Supplied data:
>>
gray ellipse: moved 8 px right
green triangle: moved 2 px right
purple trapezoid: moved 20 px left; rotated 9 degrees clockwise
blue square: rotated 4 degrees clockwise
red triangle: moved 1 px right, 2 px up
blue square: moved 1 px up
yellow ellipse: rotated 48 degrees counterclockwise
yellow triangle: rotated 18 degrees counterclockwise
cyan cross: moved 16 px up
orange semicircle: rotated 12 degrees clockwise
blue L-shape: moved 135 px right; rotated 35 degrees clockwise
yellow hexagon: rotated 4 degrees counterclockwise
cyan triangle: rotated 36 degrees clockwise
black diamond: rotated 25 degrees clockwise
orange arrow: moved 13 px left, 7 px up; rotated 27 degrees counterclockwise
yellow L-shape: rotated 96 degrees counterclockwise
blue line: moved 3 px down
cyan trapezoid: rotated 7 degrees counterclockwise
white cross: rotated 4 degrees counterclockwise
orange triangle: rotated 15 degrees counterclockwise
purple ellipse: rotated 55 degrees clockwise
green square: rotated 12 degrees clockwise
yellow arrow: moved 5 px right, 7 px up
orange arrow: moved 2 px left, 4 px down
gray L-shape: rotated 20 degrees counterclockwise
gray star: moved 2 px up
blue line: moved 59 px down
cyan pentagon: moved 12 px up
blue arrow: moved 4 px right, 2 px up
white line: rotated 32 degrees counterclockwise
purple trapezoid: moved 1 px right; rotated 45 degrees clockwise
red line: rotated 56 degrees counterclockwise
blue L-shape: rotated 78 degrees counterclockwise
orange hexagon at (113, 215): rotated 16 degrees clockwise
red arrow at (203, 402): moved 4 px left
<<
What the task asks:
The line containing "blue L-shape: rotated" marks the start. Reproduce it and all lines after it through the end of the listing, exactly and alone.

Answer section:
blue L-shape: rotated 78 degrees counterclockwise
orange hexagon at (113, 215): rotated 16 degrees clockwise
red arrow at (203, 402): moved 4 px left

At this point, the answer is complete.